**Activity**
Among the entries below, find every line that has "pencil" and pull it out.

==*==

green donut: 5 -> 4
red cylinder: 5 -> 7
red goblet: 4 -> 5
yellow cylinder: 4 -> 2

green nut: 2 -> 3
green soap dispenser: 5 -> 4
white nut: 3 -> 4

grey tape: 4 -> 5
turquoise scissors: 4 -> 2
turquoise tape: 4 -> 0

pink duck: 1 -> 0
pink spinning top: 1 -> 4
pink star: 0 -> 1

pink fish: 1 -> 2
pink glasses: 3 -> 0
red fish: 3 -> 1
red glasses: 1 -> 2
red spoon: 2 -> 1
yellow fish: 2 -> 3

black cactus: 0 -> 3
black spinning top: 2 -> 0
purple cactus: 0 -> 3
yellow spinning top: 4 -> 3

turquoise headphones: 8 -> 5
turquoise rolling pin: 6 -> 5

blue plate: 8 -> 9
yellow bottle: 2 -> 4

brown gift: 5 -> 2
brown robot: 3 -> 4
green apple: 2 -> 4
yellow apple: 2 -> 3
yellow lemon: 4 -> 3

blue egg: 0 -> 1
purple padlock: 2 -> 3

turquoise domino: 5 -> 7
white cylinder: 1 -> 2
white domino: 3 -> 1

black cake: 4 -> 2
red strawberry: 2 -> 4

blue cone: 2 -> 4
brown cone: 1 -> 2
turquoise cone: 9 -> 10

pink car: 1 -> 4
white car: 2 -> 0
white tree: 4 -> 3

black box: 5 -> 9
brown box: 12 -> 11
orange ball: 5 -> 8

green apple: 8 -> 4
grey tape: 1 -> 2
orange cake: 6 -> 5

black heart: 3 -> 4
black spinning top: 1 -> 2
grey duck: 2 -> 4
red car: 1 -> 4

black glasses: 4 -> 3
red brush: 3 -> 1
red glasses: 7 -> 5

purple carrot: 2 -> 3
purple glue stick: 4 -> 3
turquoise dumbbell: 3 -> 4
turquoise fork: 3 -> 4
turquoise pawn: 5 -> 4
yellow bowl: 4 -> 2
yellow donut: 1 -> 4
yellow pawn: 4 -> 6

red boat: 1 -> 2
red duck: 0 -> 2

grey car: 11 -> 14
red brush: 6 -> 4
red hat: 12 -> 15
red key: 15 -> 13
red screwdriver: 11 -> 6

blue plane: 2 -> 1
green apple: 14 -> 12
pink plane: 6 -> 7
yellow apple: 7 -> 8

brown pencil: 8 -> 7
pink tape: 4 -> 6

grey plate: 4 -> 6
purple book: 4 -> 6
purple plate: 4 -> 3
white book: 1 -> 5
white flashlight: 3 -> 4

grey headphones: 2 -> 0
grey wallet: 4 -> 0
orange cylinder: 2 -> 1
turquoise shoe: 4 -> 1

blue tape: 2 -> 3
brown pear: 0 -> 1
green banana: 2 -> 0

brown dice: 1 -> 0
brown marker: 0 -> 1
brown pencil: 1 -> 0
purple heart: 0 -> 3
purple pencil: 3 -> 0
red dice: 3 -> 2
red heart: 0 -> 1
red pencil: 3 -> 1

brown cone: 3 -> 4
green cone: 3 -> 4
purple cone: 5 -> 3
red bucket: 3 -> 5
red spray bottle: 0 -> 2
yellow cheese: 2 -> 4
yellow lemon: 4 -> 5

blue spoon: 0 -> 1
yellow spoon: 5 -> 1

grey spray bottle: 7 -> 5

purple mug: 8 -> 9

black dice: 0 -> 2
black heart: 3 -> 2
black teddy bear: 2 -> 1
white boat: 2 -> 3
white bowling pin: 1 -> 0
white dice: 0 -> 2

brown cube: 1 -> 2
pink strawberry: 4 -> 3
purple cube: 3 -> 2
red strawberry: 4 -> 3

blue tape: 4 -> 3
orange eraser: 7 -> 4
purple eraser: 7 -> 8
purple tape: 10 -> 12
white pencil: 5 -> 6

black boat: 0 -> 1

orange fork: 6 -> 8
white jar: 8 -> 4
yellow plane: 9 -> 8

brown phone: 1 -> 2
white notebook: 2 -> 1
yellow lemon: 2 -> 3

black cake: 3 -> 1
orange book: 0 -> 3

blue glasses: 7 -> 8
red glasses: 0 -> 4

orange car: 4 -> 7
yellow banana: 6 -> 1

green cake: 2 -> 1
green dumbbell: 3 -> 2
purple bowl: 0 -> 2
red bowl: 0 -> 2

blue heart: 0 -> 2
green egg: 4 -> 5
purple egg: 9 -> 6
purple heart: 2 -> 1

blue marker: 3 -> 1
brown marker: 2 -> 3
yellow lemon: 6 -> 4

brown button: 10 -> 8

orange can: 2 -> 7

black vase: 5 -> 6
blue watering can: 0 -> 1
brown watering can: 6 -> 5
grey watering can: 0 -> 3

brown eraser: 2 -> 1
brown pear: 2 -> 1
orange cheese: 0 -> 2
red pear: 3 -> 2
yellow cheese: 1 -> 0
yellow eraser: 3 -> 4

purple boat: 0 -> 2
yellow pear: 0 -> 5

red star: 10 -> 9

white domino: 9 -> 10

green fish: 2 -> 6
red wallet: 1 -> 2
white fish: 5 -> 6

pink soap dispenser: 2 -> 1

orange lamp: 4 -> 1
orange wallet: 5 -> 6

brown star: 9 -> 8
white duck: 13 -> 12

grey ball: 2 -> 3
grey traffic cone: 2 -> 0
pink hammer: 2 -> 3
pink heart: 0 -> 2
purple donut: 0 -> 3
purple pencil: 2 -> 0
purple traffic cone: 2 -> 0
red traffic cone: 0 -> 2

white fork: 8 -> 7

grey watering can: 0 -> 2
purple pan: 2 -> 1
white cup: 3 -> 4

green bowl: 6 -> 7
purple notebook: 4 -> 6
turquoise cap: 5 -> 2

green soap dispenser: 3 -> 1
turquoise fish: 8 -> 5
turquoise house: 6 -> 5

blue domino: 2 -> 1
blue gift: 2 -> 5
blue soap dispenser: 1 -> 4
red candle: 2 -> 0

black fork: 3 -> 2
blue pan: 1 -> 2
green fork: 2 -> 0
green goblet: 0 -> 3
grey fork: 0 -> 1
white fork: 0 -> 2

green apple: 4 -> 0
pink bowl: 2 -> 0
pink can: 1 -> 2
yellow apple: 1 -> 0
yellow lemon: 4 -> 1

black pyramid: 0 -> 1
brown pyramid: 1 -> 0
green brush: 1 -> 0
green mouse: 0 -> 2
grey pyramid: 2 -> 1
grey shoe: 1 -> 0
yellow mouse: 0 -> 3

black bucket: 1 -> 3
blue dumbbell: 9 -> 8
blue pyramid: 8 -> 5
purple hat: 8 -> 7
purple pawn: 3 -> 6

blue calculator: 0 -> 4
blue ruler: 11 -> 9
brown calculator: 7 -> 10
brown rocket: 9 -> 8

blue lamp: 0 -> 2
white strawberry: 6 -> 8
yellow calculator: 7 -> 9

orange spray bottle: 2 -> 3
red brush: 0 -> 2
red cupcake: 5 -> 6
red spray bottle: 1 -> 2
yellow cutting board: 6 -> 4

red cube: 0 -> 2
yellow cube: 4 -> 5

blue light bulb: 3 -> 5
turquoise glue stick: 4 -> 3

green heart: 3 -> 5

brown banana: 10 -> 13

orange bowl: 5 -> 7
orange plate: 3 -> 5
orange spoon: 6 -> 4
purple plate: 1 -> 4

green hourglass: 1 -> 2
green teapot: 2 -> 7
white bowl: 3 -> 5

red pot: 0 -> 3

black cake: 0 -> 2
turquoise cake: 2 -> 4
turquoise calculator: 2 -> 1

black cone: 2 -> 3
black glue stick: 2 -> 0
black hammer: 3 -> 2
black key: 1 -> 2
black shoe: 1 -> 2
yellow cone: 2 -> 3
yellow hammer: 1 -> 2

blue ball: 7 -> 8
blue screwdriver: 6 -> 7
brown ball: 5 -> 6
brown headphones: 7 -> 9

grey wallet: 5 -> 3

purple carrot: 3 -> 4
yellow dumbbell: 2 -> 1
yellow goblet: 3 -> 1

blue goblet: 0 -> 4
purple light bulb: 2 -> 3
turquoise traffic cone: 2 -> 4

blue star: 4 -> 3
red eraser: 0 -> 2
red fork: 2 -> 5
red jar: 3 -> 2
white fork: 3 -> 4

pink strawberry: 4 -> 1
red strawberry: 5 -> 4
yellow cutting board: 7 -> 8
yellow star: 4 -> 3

==*==

**Task response**
brown pencil: 8 -> 7
brown pencil: 1 -> 0
purple pencil: 3 -> 0
red pencil: 3 -> 1
white pencil: 5 -> 6
purple pencil: 2 -> 0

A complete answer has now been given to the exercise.